* **What the task requires**: All lines in the data bearing the string "arrow" should be identified and copied.

>>>>

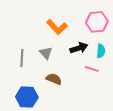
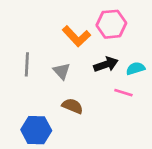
pink hexagon: (97, 22) -> (111, 24), moved
cyan semicircle: (101, 51) -> (135, 68), turned -112
gray line: (22, 58) -> (27, 64), moved

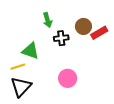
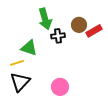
green arrow: (47, 20) -> (45, 19), size x1.5
pink circle: (68, 78) -> (60, 87), moved

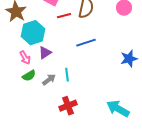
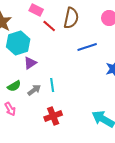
red line: (64, 16) -> (49, 26), turned 56
blue line: (86, 43) -> (87, 47), moved
pink arrow: (25, 58) -> (10, 109), moved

<<<<

* **Solution**:
green arrow: (47, 20) -> (45, 19), size x1.5
pink arrow: (25, 58) -> (10, 109), moved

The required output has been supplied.